§ **DATA SUPPLIED**

-=-=-=-=-

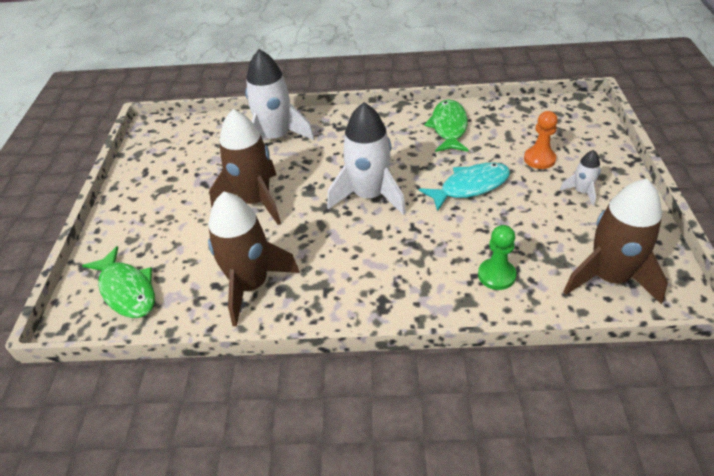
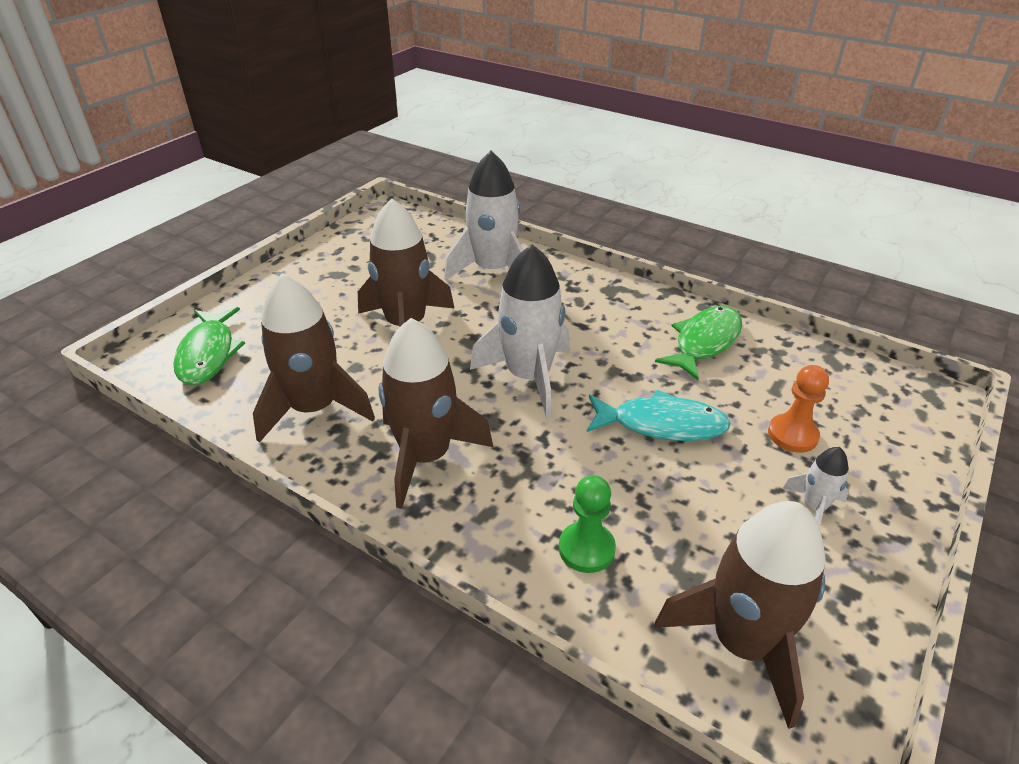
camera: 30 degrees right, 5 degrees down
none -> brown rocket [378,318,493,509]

-=-=-=-=-

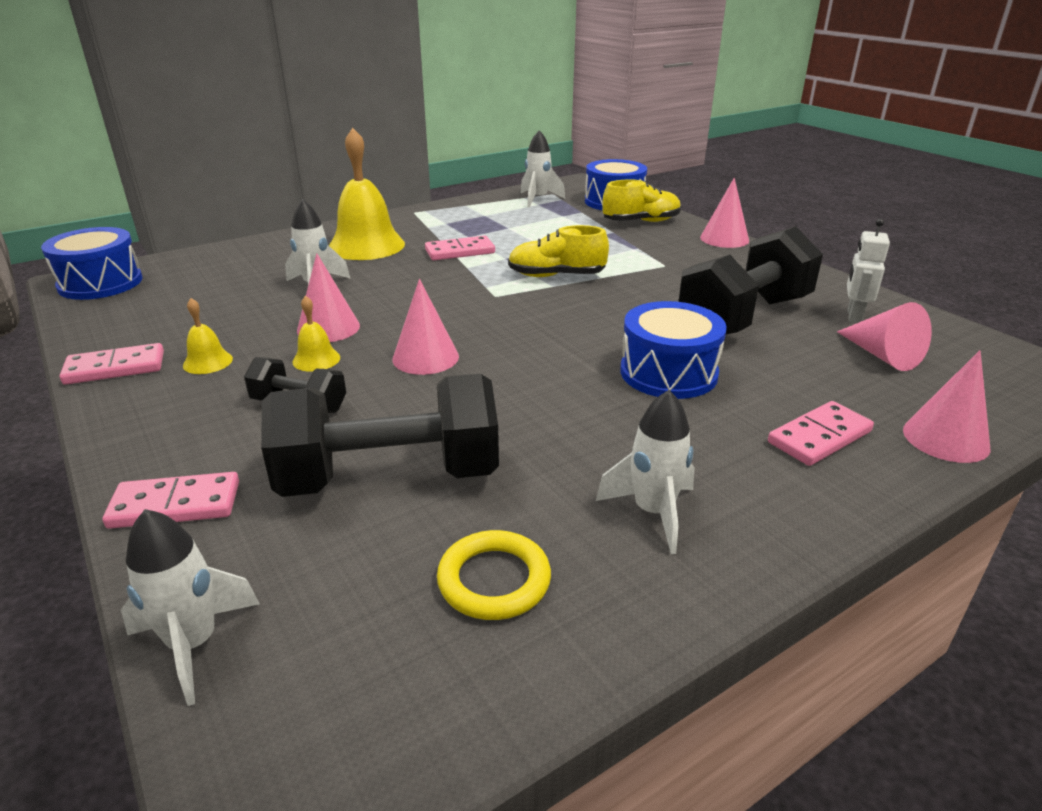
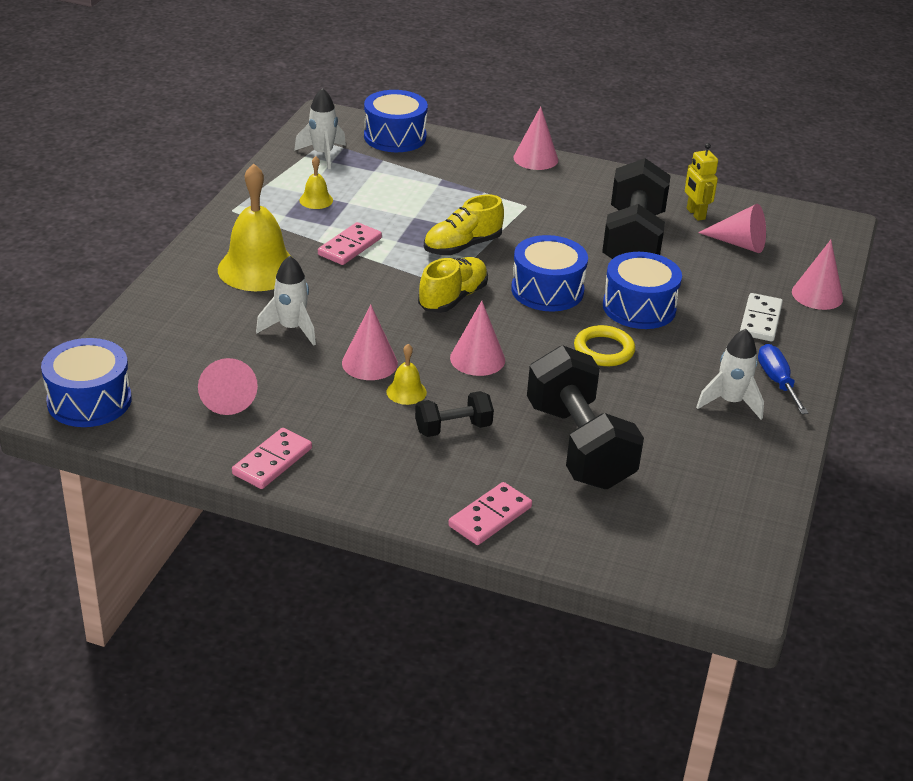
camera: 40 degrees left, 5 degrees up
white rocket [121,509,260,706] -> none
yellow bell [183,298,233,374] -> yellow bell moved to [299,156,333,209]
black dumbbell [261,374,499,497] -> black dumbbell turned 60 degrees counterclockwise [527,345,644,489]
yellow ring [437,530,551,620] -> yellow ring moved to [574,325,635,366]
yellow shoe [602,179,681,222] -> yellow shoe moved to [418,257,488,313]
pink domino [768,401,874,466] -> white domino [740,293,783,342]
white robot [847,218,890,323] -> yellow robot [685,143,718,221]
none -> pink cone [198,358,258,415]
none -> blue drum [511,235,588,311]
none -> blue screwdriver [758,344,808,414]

-=-=-=-=-

§ **TO DO**
Take the entries above and return only the lines from the one with "none -> pink cone [198,358,258,415]" to the one with "none -> blue screwdriver [758,344,808,414]", both included, unchanged.

§ **SOLUTION FOR THIS PROBLEM**
none -> pink cone [198,358,258,415]
none -> blue drum [511,235,588,311]
none -> blue screwdriver [758,344,808,414]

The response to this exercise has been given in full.